──────── RECORDS TO USE ────────

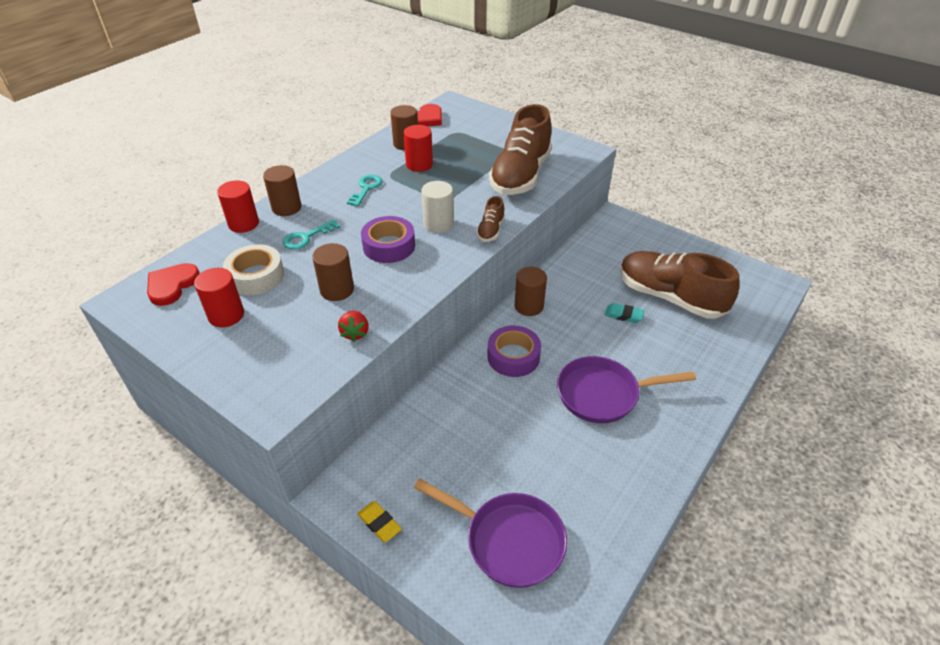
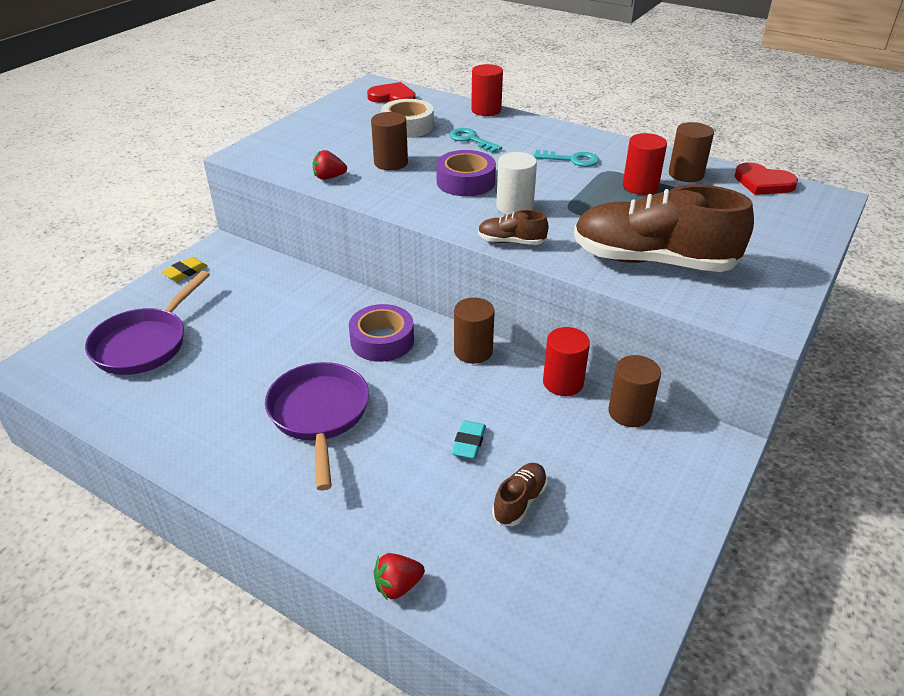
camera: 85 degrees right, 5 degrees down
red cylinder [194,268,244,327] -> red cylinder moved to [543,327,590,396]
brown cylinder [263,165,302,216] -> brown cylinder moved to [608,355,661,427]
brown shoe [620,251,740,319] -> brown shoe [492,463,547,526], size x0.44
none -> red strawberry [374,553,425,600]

────────
──────── RECORDS TO USE ────────

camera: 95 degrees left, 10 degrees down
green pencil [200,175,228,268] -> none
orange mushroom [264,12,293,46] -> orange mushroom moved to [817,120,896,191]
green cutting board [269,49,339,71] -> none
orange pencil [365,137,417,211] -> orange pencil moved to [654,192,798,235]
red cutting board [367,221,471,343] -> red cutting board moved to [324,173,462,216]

────────
──────── RECORDS TO USE ────────

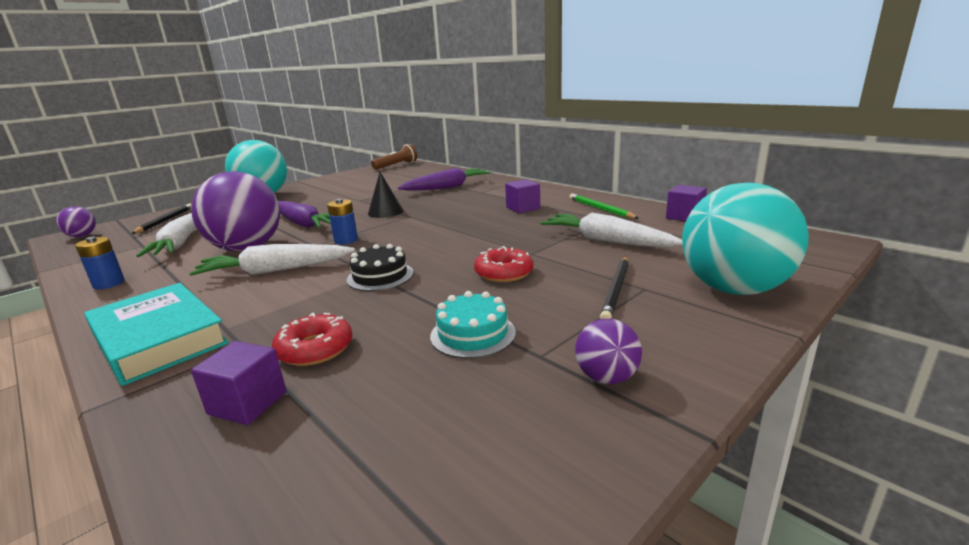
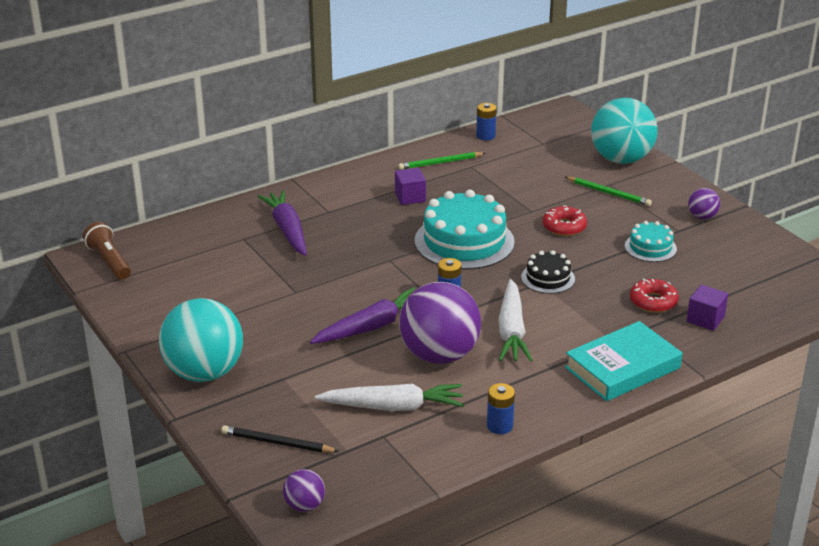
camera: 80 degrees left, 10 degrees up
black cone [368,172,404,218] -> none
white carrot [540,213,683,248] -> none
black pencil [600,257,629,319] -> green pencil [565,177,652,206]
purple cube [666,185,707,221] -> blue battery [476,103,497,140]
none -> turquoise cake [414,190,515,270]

────────

### [WHAT YOU NEED TO DO]
Would you print, exactly as written, every line above from the one holding "black pencil [600,257,629,319]" through the one holding "none -> turquoise cake [414,190,515,270]", with both included and no other lines?

### [RESPONSE AREA]
black pencil [600,257,629,319] -> green pencil [565,177,652,206]
purple cube [666,185,707,221] -> blue battery [476,103,497,140]
none -> turquoise cake [414,190,515,270]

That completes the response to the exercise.